* **What the task requires**
In the listing that follows, the range to quote begins at the line that has "boiler: (587, 358) -> (772, 178), added" and ends after the line that has "bookcase: (439, 1269) -> (233, 408), moved"; quote it verbatim and add nothing.

* **Data records**

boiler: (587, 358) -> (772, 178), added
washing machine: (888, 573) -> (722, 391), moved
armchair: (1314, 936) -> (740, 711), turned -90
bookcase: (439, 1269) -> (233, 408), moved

==

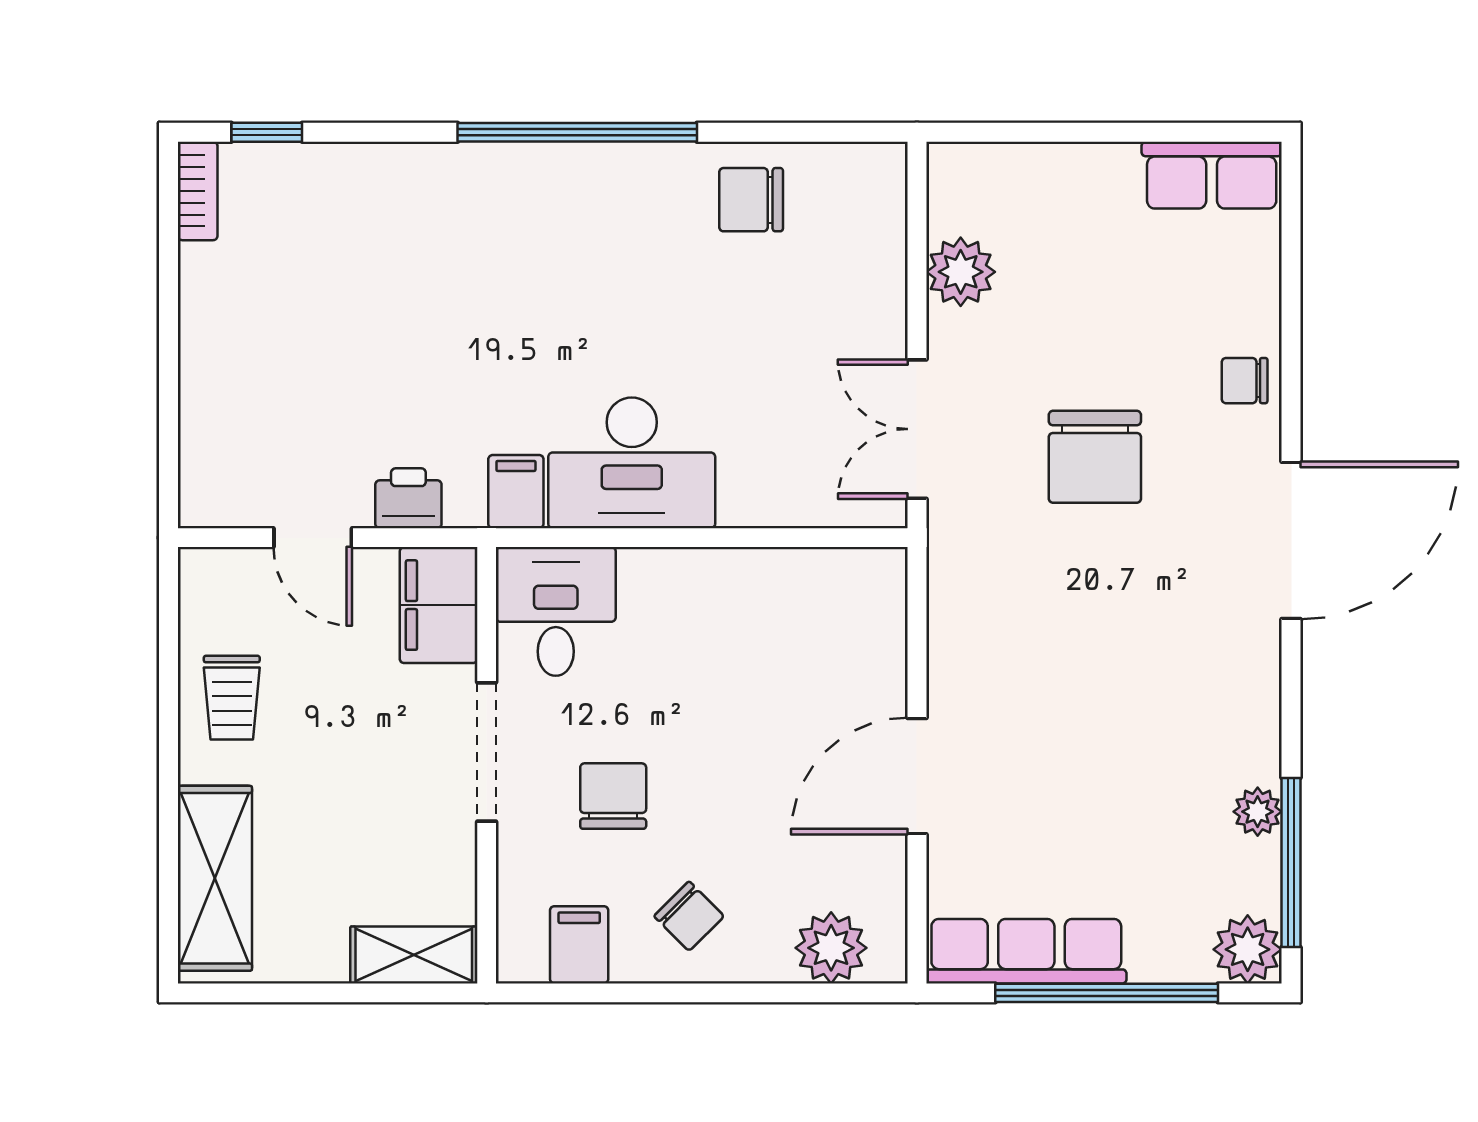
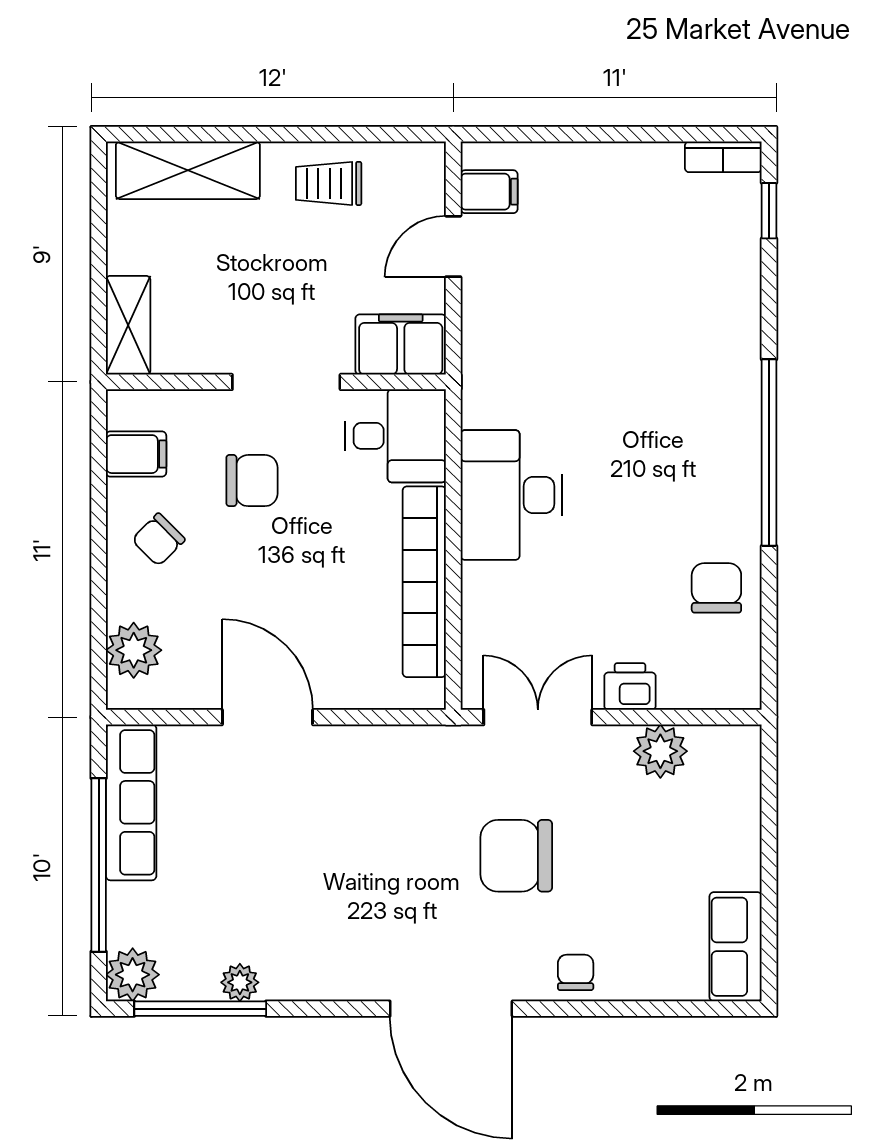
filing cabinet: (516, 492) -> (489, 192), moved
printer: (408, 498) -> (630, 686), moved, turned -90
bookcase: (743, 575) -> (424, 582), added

* **Answer space**
boiler: (587, 358) -> (772, 178), added
washing machine: (888, 573) -> (722, 391), moved
armchair: (1314, 936) -> (740, 711), turned -90
bookcase: (439, 1269) -> (233, 408), moved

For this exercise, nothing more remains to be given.